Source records

+++

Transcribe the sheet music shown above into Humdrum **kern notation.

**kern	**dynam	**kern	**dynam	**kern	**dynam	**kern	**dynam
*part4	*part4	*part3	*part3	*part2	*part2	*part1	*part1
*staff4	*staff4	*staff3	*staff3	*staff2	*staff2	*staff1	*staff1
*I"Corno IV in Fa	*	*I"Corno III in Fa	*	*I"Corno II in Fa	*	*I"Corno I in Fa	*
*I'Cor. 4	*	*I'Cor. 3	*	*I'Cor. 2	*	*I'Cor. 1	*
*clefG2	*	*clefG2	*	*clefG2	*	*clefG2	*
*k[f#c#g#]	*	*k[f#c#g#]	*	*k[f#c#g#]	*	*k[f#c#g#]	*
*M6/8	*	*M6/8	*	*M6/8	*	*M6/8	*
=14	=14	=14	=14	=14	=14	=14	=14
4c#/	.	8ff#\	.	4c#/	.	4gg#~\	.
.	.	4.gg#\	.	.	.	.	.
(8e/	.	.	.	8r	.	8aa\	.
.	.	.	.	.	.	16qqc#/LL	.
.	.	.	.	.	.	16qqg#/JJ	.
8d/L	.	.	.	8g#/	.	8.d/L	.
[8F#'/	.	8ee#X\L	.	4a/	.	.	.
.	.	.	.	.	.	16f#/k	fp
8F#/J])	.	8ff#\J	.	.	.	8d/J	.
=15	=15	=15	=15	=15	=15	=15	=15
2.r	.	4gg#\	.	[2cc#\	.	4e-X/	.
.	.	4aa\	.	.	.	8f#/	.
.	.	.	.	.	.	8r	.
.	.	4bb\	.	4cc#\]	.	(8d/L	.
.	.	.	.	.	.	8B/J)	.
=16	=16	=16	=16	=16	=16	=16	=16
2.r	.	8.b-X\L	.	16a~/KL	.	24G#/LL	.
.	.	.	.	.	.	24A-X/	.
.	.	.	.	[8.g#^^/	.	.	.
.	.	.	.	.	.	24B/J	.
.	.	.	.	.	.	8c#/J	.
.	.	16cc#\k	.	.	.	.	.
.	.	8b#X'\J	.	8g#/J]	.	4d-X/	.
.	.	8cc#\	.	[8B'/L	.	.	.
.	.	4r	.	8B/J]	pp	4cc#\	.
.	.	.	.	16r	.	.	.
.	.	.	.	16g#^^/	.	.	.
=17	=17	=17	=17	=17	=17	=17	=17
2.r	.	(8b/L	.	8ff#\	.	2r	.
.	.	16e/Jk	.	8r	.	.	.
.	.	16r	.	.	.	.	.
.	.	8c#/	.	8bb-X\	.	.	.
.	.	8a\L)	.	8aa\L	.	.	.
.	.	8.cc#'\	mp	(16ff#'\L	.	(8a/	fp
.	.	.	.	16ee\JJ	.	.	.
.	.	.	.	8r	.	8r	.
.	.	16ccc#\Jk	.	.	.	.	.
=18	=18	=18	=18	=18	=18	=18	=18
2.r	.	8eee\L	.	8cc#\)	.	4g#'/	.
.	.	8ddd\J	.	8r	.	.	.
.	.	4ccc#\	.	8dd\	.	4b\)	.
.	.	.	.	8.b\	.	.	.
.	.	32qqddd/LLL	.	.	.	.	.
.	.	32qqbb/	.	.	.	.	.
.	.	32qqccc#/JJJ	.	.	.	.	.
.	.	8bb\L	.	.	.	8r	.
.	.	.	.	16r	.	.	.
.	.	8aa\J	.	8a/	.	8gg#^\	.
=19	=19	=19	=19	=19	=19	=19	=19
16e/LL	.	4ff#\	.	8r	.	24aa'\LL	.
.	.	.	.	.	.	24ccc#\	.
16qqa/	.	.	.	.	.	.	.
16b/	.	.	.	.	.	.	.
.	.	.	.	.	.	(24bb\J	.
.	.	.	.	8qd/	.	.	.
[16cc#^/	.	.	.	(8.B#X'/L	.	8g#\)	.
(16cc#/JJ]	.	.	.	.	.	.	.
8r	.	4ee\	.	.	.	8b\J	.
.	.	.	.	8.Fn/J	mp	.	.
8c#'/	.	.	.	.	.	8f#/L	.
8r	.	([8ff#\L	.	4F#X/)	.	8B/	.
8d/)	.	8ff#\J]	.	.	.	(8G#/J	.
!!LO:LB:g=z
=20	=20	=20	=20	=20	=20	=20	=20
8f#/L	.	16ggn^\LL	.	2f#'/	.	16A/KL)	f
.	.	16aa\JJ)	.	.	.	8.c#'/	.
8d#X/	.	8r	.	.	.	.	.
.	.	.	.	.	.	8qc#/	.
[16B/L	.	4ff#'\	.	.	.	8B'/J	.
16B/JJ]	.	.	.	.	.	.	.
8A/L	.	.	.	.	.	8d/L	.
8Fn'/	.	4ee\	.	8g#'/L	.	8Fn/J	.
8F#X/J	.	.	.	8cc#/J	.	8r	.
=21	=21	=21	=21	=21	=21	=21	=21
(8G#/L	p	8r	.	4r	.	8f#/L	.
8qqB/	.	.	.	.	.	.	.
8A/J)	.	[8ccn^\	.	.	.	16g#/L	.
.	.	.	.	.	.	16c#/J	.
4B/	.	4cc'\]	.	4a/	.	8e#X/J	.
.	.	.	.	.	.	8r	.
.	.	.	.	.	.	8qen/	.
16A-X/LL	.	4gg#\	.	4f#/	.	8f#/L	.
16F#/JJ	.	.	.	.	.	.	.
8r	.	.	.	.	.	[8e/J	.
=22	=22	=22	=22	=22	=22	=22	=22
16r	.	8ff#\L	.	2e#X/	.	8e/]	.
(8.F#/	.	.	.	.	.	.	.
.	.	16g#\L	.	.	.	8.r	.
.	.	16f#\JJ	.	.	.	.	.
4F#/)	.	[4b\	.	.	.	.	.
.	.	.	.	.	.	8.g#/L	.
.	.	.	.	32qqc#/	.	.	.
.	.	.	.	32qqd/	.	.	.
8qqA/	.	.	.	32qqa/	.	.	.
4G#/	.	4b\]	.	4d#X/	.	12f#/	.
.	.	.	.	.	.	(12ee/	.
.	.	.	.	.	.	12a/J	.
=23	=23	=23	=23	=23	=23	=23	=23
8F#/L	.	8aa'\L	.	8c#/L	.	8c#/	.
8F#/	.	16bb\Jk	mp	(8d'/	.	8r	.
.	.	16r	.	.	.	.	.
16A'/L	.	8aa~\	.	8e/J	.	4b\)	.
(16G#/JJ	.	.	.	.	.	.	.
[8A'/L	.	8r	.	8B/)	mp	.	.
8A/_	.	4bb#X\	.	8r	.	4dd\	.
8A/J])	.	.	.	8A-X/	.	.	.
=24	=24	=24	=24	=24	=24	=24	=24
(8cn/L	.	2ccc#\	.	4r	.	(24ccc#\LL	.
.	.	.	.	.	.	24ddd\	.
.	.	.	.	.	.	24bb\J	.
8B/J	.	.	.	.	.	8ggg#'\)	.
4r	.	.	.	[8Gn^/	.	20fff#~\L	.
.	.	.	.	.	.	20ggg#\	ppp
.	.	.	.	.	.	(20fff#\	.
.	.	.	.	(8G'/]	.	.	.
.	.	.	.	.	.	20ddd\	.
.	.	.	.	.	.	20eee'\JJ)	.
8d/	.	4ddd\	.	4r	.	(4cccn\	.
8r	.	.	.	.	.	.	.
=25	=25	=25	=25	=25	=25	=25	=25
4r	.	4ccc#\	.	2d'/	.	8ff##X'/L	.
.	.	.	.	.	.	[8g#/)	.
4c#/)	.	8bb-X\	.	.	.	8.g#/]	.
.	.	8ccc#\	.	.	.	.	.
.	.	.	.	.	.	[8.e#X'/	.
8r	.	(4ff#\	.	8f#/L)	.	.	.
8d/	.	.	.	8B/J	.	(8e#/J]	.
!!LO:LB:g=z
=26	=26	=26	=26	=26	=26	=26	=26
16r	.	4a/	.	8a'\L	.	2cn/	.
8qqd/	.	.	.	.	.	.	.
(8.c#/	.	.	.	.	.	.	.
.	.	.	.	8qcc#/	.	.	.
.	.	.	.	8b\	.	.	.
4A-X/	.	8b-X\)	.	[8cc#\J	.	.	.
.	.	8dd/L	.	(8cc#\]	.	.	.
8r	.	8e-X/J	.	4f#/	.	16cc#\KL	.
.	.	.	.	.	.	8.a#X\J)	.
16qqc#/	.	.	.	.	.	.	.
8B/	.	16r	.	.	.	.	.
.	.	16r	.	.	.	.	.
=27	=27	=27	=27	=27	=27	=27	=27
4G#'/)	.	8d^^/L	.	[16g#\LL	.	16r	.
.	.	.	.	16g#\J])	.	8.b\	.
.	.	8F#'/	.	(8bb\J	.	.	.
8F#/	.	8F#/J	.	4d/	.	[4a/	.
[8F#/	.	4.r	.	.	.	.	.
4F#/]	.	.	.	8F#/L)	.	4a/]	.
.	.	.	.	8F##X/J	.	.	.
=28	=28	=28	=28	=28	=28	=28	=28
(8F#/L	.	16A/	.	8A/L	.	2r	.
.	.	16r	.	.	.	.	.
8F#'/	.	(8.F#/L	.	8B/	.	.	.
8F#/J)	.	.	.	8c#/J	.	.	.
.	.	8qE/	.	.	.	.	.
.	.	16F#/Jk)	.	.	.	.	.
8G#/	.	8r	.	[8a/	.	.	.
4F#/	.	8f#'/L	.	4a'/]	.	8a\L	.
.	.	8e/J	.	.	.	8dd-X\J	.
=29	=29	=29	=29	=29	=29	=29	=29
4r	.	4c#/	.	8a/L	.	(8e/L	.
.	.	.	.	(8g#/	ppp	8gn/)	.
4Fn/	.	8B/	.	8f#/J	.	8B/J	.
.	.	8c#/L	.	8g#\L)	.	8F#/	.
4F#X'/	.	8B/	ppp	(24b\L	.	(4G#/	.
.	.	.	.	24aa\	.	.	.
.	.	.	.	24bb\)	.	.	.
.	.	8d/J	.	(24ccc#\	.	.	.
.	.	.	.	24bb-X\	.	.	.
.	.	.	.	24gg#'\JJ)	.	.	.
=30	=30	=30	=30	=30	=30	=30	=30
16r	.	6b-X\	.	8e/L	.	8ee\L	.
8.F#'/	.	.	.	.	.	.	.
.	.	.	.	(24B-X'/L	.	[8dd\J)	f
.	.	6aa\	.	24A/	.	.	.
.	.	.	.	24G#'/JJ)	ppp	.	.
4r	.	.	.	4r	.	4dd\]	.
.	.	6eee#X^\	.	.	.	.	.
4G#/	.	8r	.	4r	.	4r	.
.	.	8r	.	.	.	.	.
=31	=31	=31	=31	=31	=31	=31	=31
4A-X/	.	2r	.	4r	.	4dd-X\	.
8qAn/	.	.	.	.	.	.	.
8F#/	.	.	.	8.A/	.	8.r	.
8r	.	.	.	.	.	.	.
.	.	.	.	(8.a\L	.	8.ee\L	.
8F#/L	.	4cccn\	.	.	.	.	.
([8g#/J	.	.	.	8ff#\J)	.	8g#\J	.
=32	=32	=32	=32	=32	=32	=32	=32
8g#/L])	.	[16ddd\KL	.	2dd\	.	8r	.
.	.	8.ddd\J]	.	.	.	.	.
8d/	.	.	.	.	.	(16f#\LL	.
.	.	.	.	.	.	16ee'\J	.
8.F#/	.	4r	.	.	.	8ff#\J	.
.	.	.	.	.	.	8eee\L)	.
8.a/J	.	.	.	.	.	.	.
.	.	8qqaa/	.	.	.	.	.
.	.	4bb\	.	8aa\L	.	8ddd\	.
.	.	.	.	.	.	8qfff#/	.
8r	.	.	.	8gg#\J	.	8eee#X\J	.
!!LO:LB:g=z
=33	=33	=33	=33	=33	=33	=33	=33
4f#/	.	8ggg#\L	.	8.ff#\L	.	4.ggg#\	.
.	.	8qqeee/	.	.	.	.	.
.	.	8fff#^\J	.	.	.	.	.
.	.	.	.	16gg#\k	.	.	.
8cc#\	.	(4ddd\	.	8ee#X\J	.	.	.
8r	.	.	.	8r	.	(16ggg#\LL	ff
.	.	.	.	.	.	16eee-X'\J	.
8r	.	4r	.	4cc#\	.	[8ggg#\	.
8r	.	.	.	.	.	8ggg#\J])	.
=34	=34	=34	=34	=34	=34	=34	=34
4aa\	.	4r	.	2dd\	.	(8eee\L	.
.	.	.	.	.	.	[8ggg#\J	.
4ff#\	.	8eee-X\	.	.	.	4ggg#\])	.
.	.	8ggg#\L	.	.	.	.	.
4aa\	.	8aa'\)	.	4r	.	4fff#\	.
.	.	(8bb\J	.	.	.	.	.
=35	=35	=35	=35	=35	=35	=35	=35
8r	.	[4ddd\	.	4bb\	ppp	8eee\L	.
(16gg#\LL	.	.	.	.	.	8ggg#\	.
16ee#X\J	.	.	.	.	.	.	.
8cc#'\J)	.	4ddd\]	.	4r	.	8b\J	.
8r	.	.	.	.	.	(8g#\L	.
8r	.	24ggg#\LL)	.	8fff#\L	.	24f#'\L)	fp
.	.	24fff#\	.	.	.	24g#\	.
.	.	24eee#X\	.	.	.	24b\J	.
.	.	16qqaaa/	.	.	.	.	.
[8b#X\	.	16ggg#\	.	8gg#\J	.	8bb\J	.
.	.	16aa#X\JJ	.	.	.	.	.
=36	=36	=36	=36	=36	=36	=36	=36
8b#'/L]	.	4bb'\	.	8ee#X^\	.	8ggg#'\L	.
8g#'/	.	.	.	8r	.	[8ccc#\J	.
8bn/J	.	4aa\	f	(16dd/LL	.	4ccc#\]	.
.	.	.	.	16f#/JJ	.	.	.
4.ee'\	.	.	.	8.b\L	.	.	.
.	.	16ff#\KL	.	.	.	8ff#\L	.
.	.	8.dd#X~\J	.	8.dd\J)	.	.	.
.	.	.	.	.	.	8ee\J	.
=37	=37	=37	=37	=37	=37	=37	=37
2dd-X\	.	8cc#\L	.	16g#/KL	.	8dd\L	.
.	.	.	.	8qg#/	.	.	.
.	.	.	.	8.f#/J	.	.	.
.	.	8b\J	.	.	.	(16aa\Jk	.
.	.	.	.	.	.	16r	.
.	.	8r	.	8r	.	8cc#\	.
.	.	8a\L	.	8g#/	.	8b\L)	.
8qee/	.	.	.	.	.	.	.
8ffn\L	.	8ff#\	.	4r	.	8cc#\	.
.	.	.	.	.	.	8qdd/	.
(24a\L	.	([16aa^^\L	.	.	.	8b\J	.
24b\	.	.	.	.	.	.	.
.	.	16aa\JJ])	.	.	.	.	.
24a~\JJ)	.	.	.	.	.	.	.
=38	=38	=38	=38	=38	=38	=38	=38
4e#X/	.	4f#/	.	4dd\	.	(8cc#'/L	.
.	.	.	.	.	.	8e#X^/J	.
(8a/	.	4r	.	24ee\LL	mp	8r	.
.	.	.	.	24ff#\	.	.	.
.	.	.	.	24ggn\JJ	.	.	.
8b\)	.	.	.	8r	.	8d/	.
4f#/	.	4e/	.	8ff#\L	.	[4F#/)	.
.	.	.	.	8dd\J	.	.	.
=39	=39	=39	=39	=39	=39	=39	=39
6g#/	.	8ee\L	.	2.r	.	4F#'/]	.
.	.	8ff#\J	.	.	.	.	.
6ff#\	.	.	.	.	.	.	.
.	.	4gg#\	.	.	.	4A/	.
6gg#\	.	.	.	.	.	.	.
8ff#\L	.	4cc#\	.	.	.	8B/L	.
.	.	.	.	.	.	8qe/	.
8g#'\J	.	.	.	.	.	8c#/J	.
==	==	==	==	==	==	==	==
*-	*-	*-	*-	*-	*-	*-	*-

+++

▸ **Directive**
List every line in the records above that contains the string "kern".

▸ **Solution**
Transcribe the sheet music shown above into Humdrum **kern notation.
**kern	**dynam	**kern	**dynam	**kern	**dynam	**kern	**dynam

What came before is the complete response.